Problem to work on: Reproduce, with no changes, the line where "camera: 25 degrees right, 10 degrees up" appears and every subsequent line of the listing, the last one included.

++++ Material supplied

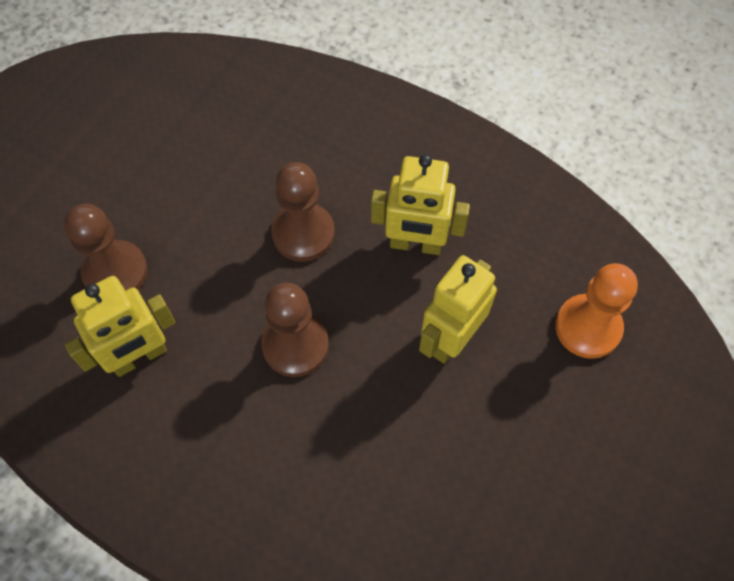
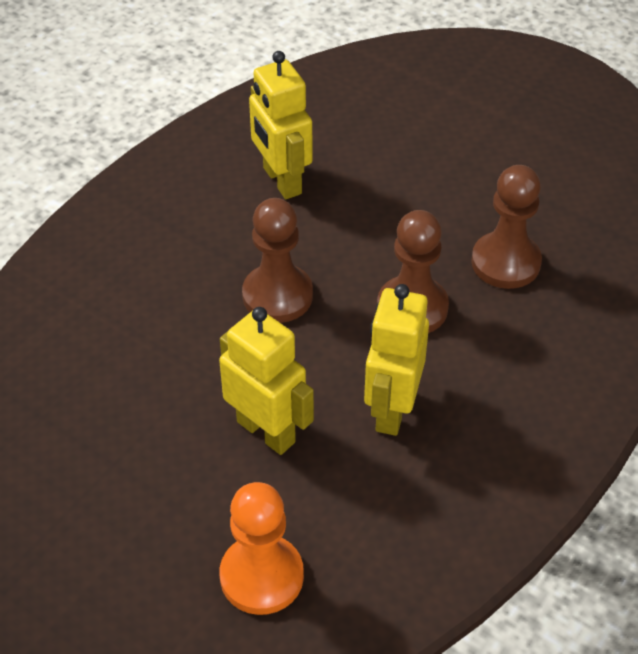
camera: 95 degrees right, 15 degrees down
brown pawn [64,204,148,291] -> brown pawn moved to [471,165,542,289]

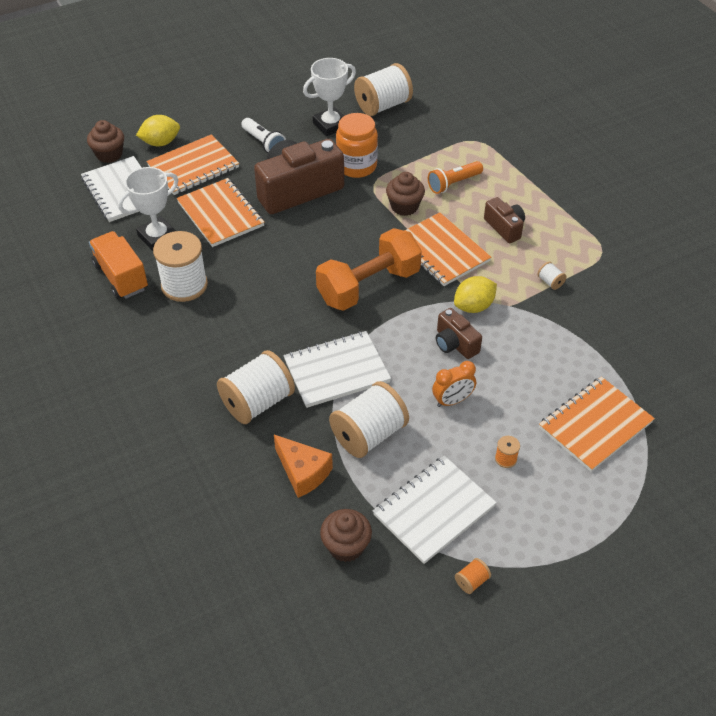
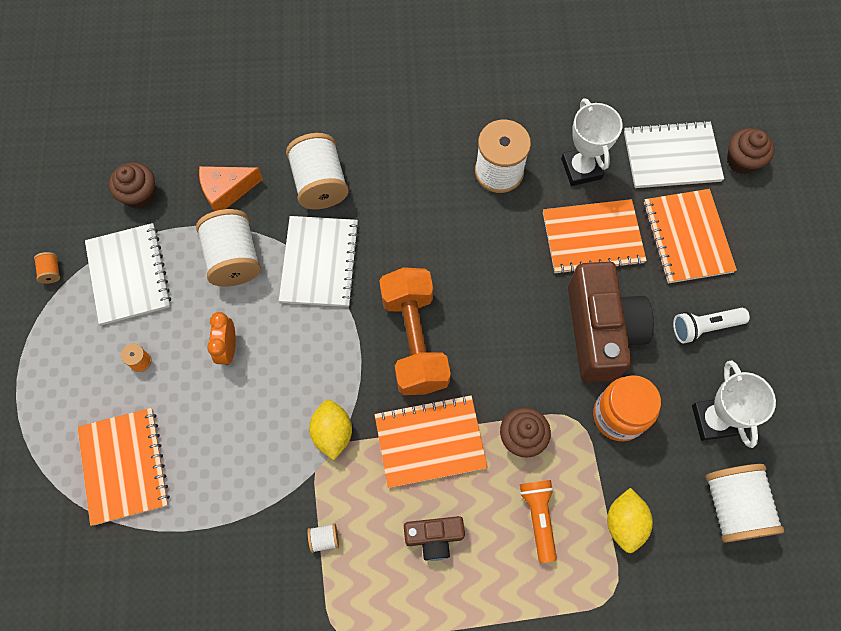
camera: 115 degrees right, 20 degrees up
orange truck [89,231,148,299] -> none
yellow lemon [136,115,180,146] -> yellow lemon moved to [607,488,653,553]
brown camera [436,308,482,359] -> none

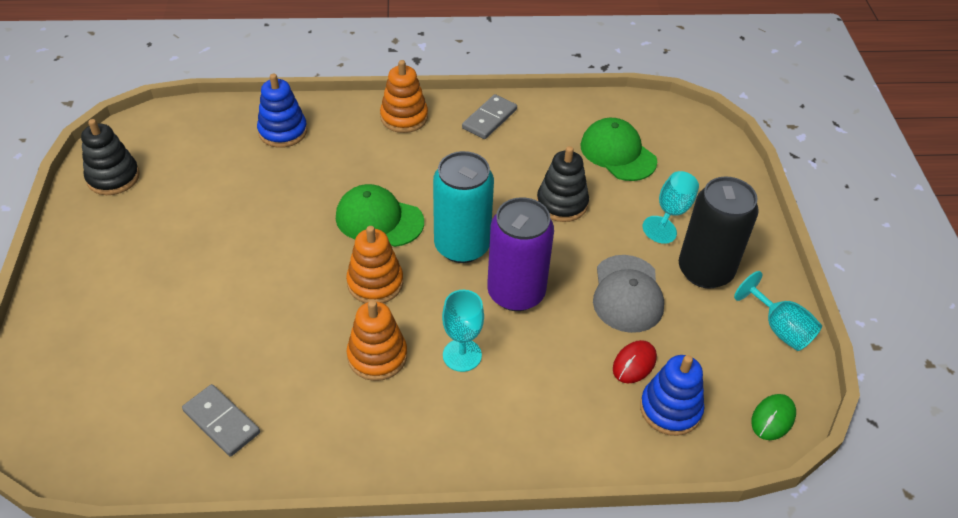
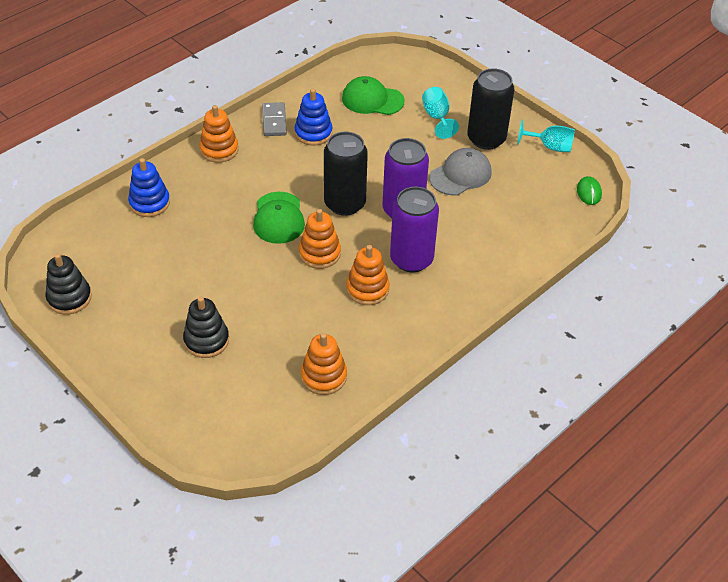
camera: 40 degrees left, 0 degrees up
grey domino [182,384,260,456] -> orange stacking toy [301,333,347,395]
green cap [336,184,424,247] -> green cap turned 75 degrees counterclockwise [253,192,305,244]
turquoise can [433,151,494,263] -> black can [324,132,368,216]
turquoise goblet [442,290,484,372] -> purple can [390,187,439,272]
black stacking toy [537,146,589,222] -> black stacking toy moved to [183,296,229,358]
grey cap [593,255,664,333] -> grey cap turned 90 degrees counterclockwise [429,148,492,195]
red mouse [613,340,657,383] -> none
blue stacking toy [640,355,704,436] -> blue stacking toy moved to [295,89,333,146]

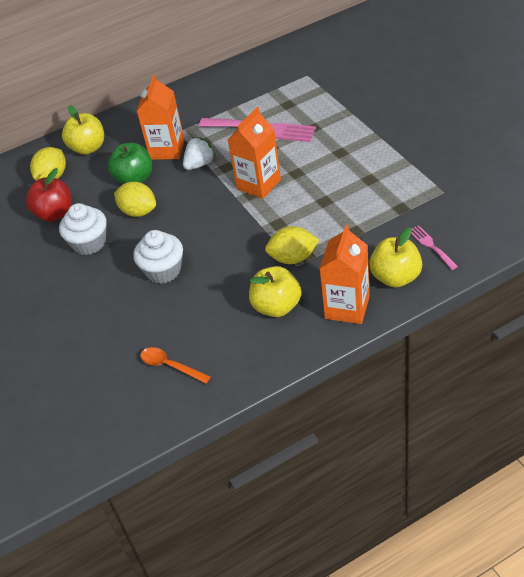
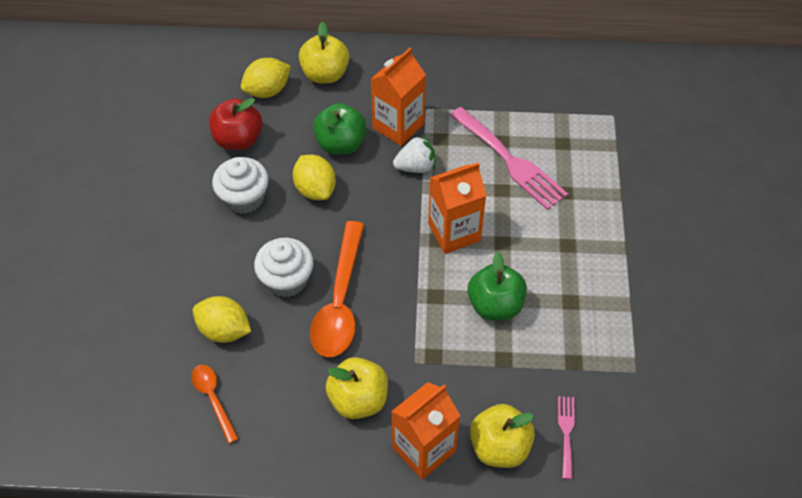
camera: 25 degrees right, 10 degrees up
yellow lemon [265,226,319,264] -> yellow lemon moved to [192,296,251,343]
none -> orange spoon [310,221,364,357]
none -> green apple [468,252,527,320]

++++++++

Output for this exercise:
camera: 25 degrees right, 10 degrees up
yellow lemon [265,226,319,264] -> yellow lemon moved to [192,296,251,343]
none -> orange spoon [310,221,364,357]
none -> green apple [468,252,527,320]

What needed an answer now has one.